=== Material shown ===
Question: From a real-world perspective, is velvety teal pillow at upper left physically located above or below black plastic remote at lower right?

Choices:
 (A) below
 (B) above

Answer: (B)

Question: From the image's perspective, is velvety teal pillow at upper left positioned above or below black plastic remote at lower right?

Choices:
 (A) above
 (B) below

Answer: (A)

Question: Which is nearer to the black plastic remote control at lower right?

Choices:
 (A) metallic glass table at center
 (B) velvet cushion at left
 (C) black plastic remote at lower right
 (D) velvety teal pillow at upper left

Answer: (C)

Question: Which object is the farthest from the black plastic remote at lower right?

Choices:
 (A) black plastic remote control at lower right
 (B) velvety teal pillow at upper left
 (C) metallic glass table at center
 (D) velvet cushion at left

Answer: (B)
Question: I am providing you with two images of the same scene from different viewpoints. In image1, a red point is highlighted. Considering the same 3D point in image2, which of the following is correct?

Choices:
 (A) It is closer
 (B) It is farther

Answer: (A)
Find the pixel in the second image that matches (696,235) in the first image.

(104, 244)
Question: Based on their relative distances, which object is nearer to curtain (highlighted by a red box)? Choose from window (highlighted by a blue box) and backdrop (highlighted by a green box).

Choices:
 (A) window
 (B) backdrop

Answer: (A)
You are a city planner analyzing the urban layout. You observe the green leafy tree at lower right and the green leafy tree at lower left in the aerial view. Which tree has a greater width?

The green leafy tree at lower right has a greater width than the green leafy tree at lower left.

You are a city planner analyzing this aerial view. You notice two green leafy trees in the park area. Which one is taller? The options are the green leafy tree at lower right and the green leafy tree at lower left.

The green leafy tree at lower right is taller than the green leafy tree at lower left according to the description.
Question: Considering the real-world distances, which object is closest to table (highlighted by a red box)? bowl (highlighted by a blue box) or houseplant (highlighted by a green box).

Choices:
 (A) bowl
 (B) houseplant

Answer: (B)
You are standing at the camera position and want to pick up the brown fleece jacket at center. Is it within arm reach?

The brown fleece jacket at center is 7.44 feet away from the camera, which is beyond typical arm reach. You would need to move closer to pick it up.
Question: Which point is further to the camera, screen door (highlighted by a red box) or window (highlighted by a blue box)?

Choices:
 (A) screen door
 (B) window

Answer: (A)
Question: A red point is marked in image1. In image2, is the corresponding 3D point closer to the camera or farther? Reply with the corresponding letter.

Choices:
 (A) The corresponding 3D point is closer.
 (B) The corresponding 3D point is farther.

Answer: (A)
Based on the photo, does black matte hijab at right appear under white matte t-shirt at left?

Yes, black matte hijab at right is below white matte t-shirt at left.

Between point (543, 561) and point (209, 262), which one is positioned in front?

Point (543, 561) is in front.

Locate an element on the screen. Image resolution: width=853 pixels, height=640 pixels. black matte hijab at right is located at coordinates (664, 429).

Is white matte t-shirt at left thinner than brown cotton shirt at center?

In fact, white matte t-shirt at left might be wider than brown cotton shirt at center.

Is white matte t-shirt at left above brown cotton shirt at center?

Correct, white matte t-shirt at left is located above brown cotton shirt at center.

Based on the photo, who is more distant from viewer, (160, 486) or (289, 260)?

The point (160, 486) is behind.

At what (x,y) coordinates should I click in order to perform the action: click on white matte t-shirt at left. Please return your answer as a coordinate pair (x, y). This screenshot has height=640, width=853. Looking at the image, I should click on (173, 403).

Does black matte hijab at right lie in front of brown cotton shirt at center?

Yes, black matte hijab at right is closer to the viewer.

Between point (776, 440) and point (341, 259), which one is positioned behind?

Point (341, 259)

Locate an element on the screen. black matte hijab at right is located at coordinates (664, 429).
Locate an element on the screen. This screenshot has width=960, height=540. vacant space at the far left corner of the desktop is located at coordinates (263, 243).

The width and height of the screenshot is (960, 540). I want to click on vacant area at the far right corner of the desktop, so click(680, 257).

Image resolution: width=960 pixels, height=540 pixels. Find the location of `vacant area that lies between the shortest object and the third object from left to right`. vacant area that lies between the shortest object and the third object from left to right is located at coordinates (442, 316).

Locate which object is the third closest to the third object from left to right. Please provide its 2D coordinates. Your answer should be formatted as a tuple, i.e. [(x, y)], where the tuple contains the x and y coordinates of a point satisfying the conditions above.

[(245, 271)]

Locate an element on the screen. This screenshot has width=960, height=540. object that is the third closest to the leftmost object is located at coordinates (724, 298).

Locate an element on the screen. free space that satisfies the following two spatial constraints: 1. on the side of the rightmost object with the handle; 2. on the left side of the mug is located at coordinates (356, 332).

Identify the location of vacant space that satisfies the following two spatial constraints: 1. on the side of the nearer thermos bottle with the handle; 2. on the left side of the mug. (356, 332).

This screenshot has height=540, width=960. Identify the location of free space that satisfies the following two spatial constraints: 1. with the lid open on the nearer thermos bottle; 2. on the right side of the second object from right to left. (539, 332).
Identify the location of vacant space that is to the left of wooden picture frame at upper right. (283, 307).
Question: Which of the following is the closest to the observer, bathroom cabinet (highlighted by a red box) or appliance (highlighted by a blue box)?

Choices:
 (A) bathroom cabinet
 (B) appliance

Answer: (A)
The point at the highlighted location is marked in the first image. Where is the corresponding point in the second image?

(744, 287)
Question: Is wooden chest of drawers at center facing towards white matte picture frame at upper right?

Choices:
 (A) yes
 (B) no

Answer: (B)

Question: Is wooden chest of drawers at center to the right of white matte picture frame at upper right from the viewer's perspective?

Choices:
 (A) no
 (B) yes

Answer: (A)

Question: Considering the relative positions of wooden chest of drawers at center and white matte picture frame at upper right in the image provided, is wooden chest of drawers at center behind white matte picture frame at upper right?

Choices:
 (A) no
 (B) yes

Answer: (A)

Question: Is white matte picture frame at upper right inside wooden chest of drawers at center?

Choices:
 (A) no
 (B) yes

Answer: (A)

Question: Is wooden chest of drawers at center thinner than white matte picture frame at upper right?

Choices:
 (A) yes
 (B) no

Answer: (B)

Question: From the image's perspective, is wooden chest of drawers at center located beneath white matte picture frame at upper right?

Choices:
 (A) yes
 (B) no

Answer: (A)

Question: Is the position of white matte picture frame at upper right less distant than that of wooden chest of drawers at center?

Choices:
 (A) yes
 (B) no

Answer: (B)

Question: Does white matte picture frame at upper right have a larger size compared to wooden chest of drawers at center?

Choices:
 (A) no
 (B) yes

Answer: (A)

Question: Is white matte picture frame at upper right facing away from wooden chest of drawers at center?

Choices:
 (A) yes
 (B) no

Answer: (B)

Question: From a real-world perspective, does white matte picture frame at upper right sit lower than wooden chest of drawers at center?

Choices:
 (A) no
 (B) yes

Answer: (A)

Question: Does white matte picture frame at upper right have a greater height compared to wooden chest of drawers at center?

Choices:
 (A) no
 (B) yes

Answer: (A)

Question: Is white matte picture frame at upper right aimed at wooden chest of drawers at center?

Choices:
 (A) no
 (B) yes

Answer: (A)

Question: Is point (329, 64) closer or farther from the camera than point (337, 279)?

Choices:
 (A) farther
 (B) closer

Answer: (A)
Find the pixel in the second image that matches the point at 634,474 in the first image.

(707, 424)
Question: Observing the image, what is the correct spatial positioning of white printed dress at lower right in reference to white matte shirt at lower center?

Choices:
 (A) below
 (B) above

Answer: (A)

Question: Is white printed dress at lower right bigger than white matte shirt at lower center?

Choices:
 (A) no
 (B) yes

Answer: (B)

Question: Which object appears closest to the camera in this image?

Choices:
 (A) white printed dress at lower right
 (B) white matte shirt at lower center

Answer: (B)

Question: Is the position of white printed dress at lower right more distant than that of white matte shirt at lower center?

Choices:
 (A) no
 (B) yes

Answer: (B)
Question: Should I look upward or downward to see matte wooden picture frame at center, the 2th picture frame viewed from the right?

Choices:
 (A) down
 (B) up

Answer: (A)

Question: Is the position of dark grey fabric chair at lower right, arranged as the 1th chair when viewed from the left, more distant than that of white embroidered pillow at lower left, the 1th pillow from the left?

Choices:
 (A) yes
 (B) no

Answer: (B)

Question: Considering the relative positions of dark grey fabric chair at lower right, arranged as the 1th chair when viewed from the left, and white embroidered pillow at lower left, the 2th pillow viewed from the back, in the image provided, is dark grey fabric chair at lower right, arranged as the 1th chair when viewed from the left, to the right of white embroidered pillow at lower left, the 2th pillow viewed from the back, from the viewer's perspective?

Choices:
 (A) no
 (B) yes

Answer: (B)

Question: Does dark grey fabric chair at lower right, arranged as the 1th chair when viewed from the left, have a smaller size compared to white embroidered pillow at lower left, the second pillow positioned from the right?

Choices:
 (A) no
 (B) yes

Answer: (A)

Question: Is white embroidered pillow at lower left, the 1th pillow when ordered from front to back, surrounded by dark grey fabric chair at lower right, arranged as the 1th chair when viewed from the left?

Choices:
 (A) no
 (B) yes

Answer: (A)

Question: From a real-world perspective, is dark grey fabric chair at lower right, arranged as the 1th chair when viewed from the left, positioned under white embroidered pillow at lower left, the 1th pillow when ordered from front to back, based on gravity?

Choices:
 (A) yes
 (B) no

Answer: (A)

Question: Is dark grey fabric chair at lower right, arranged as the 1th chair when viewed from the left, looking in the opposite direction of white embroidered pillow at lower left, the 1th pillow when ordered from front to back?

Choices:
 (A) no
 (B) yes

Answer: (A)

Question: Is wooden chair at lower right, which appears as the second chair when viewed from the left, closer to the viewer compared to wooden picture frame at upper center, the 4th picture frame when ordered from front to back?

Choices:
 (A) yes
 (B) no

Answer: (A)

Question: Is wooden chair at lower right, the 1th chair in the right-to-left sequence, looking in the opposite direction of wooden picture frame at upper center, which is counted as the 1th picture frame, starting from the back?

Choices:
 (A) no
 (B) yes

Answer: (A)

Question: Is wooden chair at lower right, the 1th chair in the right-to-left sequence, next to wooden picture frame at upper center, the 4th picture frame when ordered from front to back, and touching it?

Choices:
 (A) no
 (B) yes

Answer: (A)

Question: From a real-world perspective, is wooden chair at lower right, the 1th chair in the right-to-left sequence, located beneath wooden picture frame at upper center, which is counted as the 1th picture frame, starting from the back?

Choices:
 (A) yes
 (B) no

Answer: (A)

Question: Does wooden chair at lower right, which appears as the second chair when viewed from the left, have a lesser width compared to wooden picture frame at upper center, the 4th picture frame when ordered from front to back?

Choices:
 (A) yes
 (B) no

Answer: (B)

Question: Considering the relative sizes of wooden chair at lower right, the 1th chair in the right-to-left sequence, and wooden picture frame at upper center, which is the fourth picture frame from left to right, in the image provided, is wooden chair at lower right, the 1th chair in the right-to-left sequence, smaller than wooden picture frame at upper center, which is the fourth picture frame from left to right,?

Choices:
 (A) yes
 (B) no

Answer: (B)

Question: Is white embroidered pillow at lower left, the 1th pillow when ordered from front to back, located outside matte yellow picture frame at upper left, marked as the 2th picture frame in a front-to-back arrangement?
===
Turn the stretch of the records from the line containing "The width and" through the line containing "coordinates (724, 298)." into a numbered list, leaving out blank lines.

*Answer to this exercise:*
1. The width and height of the screenshot is (960, 540). I want to click on vacant area at the far right corner of the desktop, so click(680, 257).
2. Image resolution: width=960 pixels, height=540 pixels. Find the location of `vacant area that lies between the shortest object and the third object from left to right`. vacant area that lies between the shortest object and the third object from left to right is located at coordinates (442, 316).
3. Locate which object is the third closest to the third object from left to right. Please provide its 2D coordinates. Your answer should be formatted as a tuple, i.e. [(x, y)], where the tuple contains the x and y coordinates of a point satisfying the conditions above.
4. [(245, 271)]
5. Locate an element on the screen. This screenshot has width=960, height=540. object that is the third closest to the leftmost object is located at coordinates (724, 298).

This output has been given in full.